(Excerpts from a dataset)
+ + + + + + +

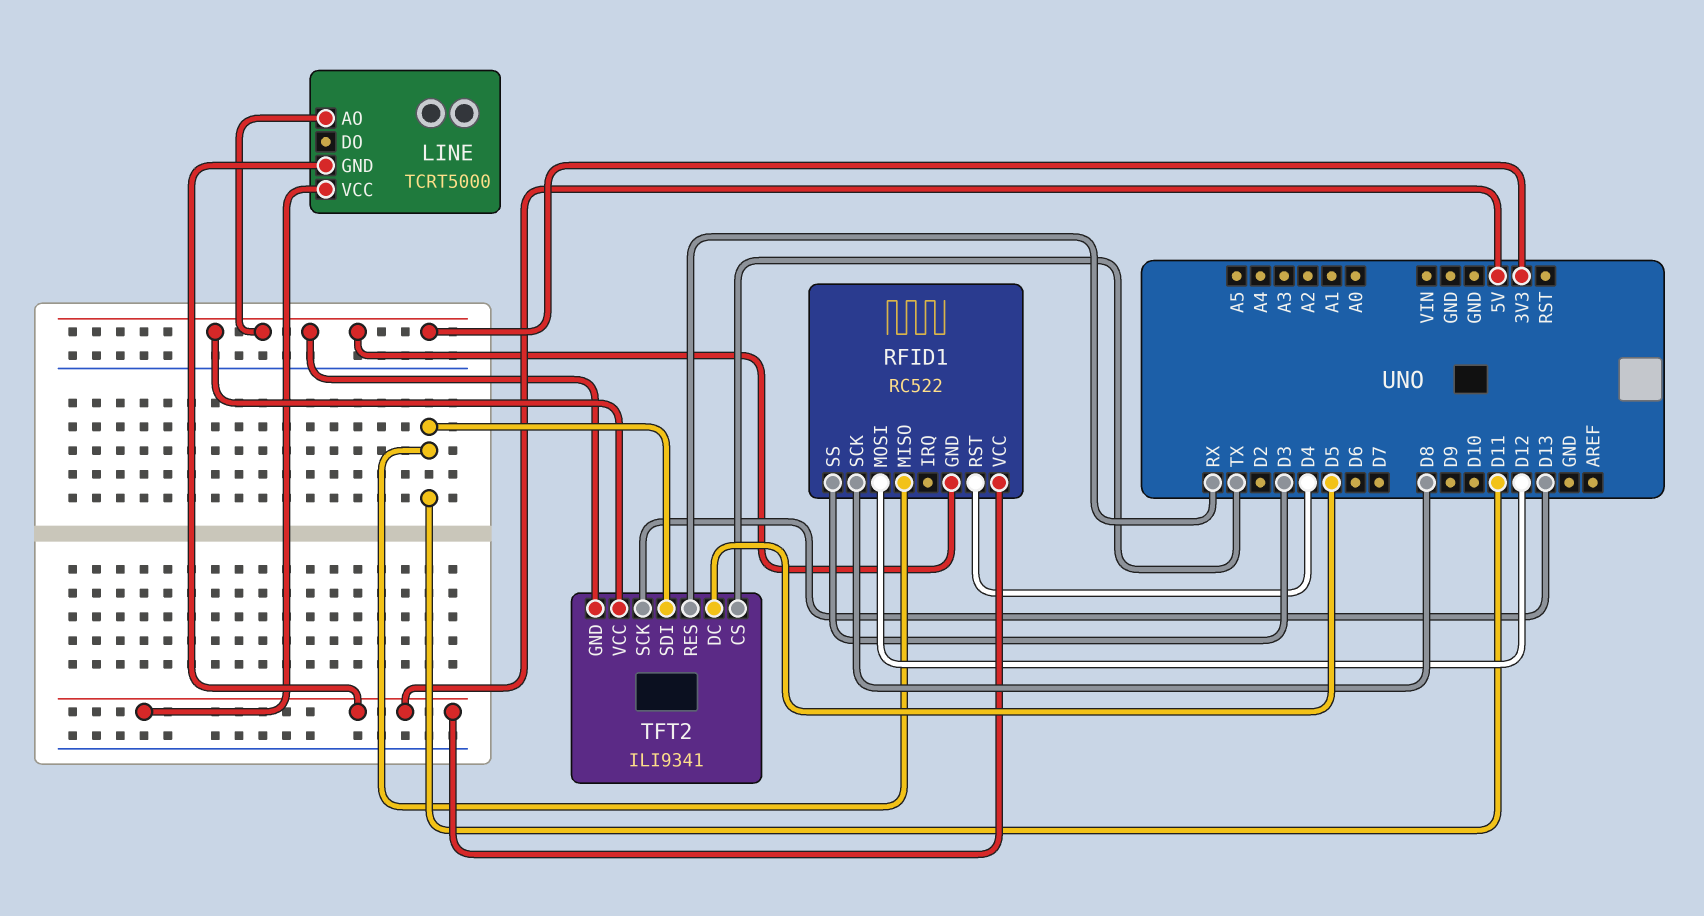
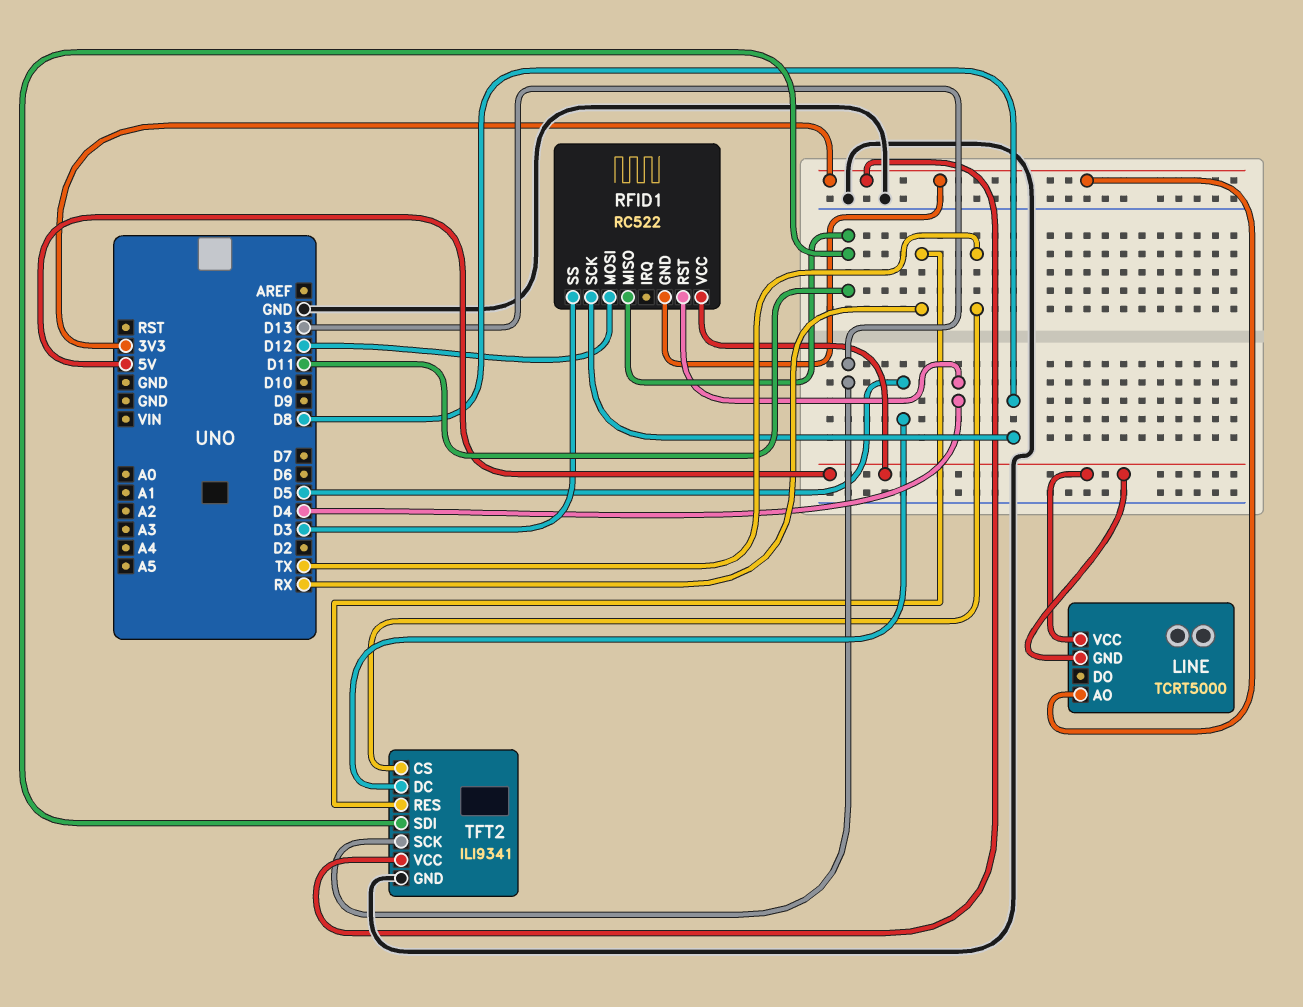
TFT2 pin GND: 3V3 -> GND

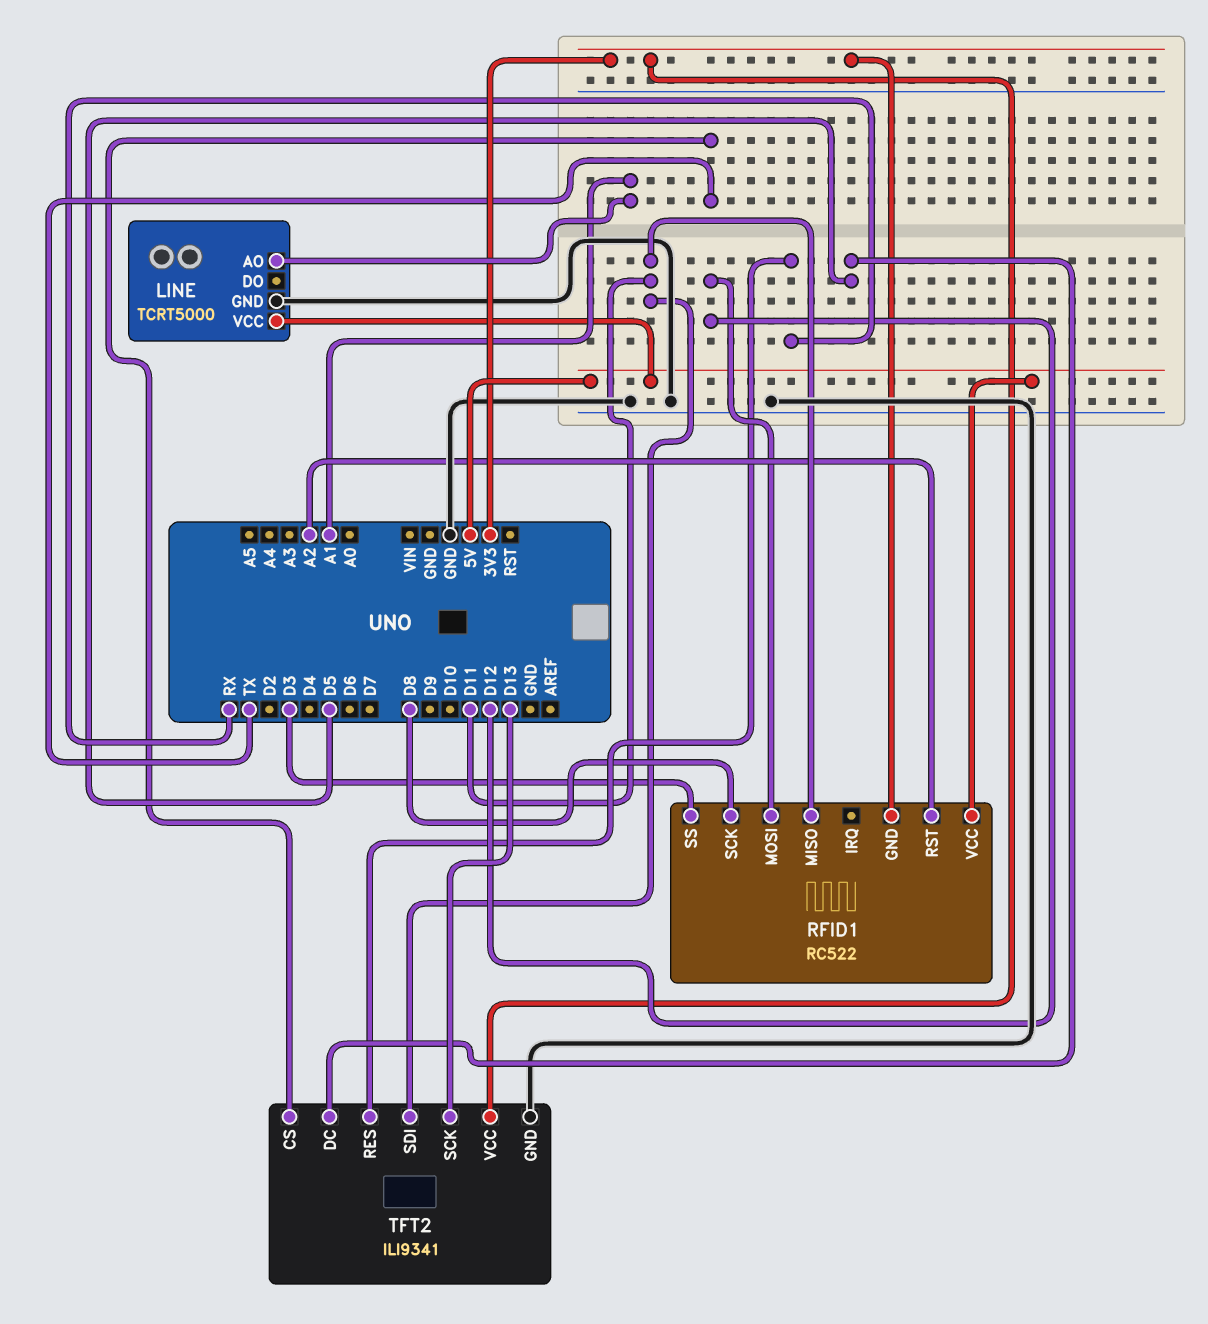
LINE pin AO: 3V3 -> A1
LINE pin GND: 5V -> GND
RFID1 pin RST: D4 -> A2

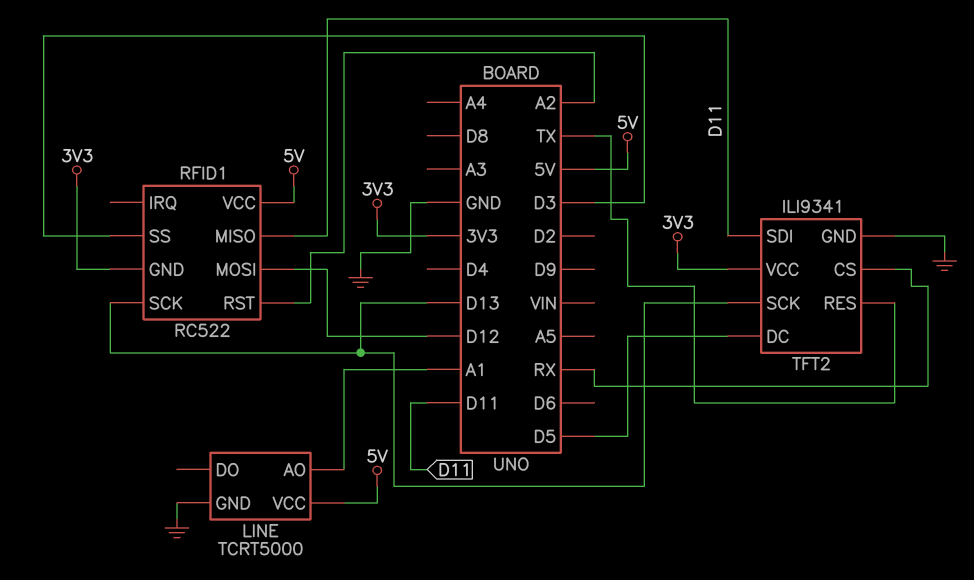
RFID1 pin SCK: D8 -> D13
TFT2 pin CS: TX -> RX
TFT2 pin RES: RX -> TX

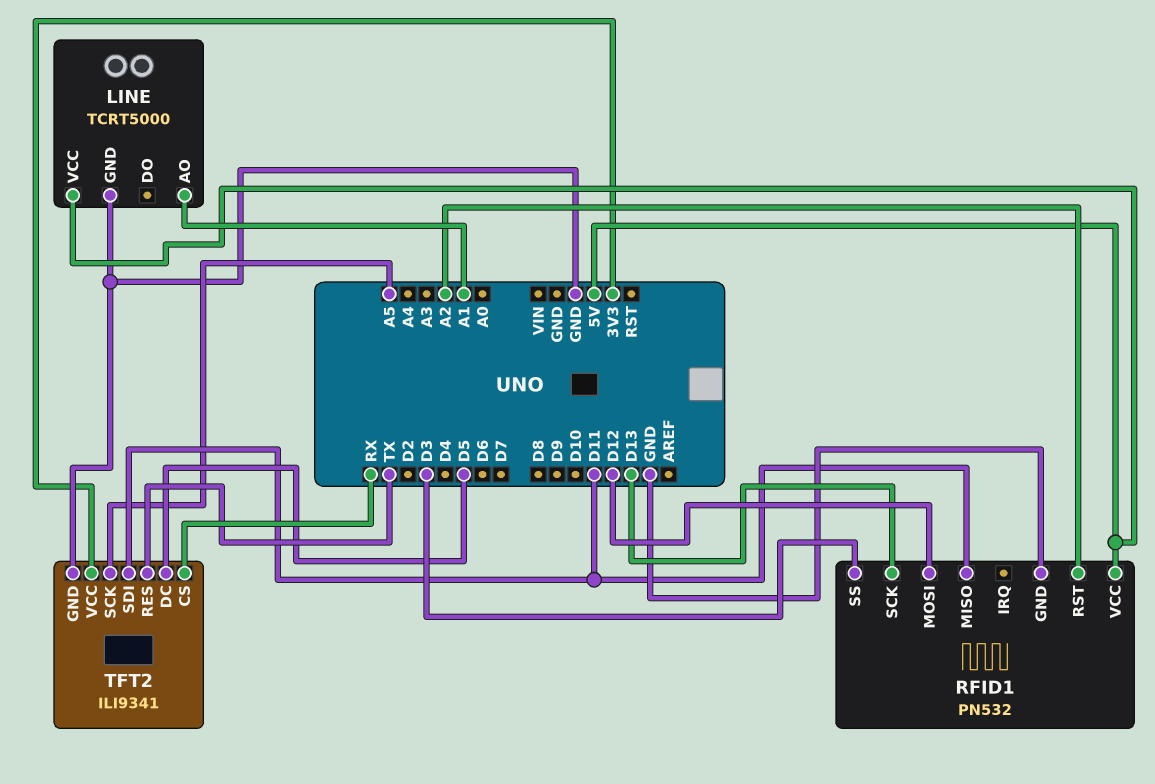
RFID1: RC522 -> PN532
RFID1 pin GND: 3V3 -> GND
TFT2 pin SCK: D13 -> A5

+ + + + + + +

Required action: Could the entries above be written out word for word, pictures excluded?

Answer to the problem:
TFT2 pin GND: 3V3 -> GND

LINE pin AO: 3V3 -> A1
LINE pin GND: 5V -> GND
RFID1 pin RST: D4 -> A2

RFID1 pin SCK: D8 -> D13
TFT2 pin CS: TX -> RX
TFT2 pin RES: RX -> TX

RFID1: RC522 -> PN532
RFID1 pin GND: 3V3 -> GND
TFT2 pin SCK: D13 -> A5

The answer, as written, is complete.